[Opening RECORDS SUPPLIED section]
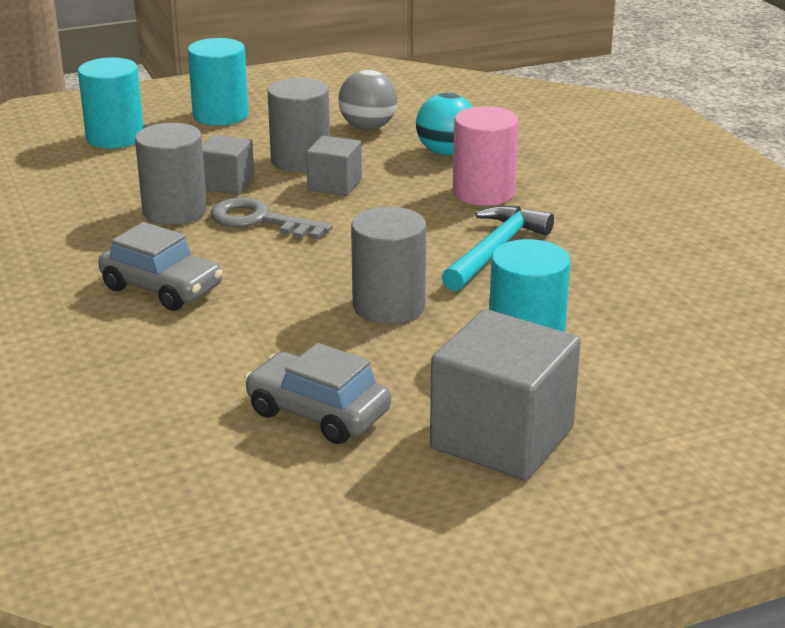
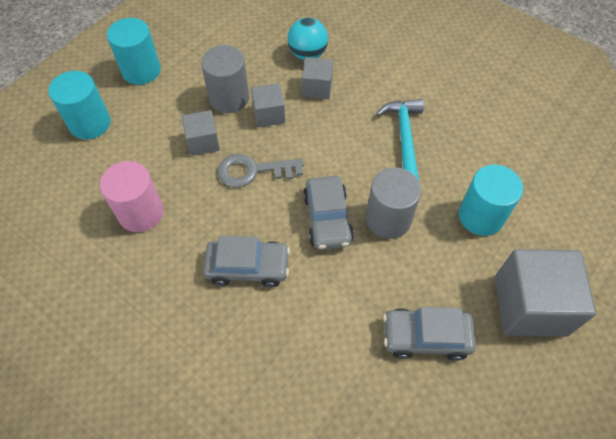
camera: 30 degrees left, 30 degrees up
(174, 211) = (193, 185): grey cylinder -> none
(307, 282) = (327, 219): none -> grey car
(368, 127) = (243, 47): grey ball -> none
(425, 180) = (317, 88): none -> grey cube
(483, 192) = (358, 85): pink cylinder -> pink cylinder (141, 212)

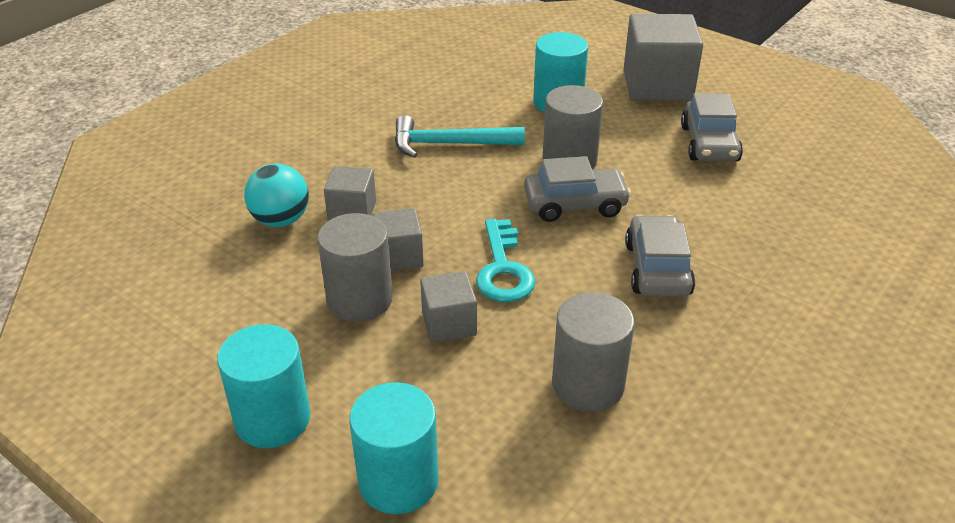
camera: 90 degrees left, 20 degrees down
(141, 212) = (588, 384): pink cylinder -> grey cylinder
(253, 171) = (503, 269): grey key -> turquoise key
[Closing RECORDS SUPPLIED section]
[Opening RECORDS SUPPLIED section]
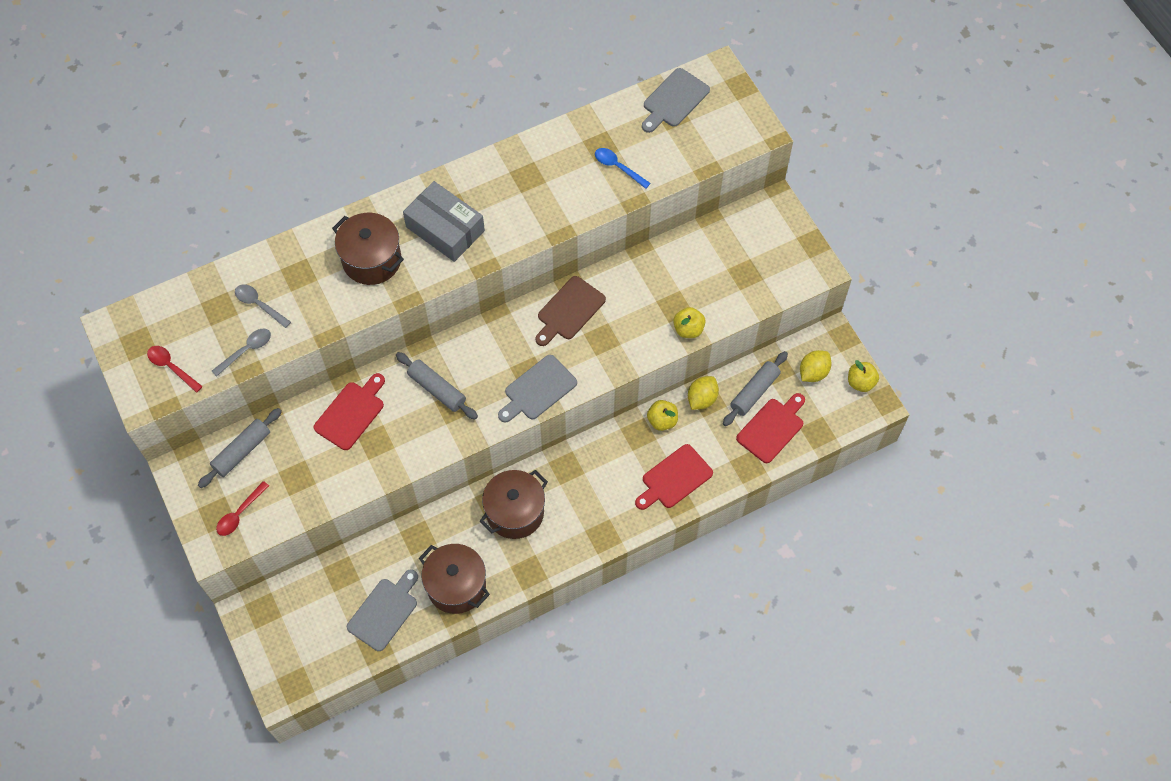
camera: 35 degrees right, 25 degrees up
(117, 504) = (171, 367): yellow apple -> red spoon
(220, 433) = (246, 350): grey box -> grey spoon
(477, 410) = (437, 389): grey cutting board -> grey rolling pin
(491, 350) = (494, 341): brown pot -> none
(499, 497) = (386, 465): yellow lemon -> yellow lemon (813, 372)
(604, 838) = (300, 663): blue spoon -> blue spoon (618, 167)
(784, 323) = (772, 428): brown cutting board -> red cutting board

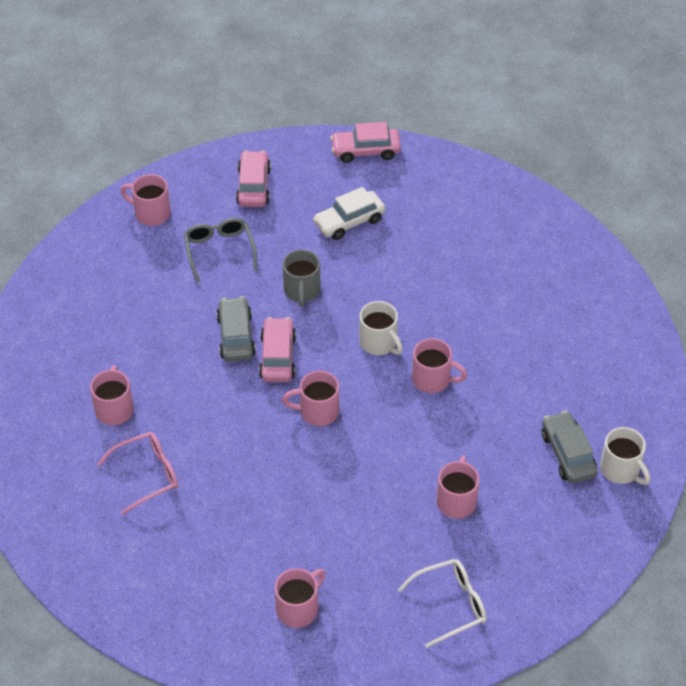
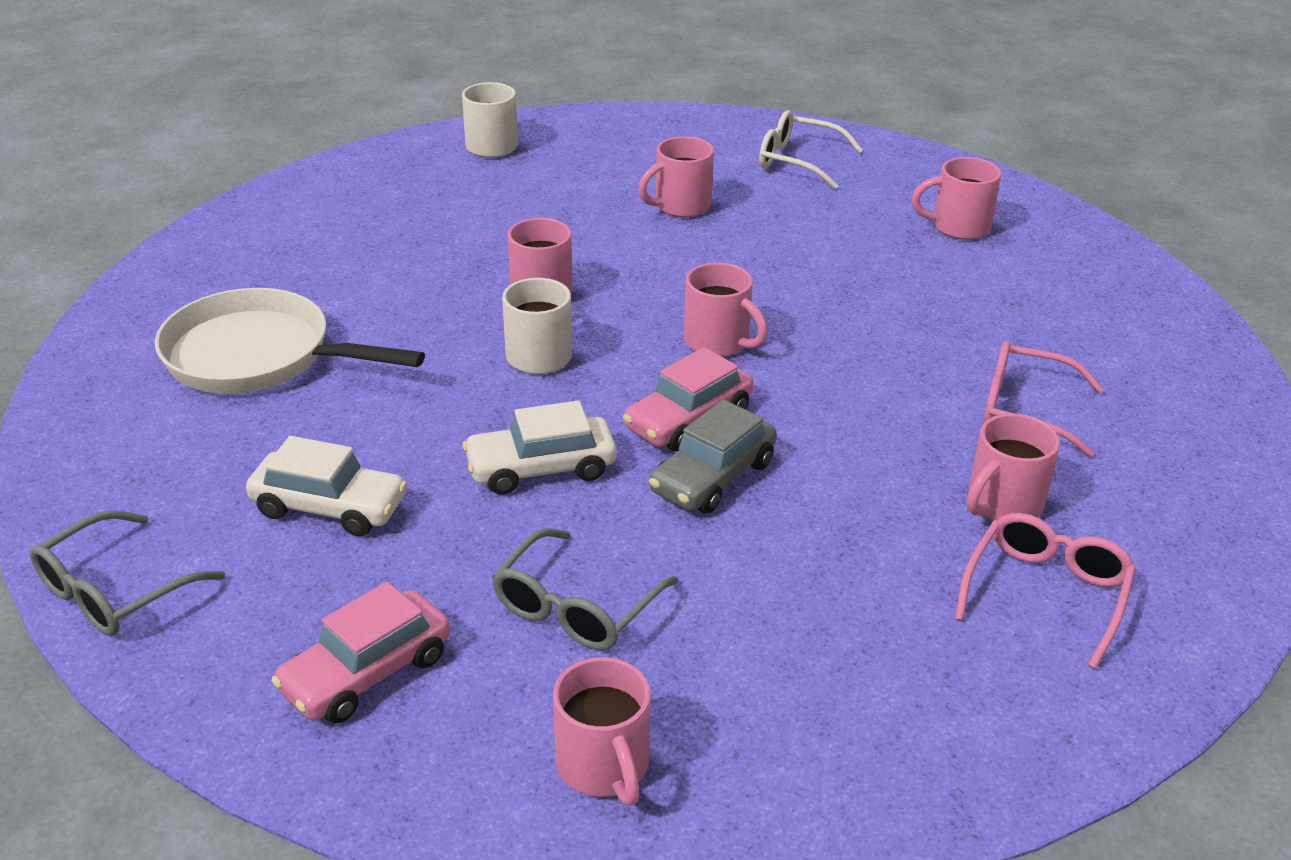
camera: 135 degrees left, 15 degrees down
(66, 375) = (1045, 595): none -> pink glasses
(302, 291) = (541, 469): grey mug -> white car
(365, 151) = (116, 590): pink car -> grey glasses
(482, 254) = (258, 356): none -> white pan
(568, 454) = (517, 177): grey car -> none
[Closing RECORDS SUPPLIED section]
# WORK TO BE COMPLETED
When a line in the listing above holds the word "glasses", copy it.

# RESPONSE
(66, 375) = (1045, 595): none -> pink glasses
(365, 151) = (116, 590): pink car -> grey glasses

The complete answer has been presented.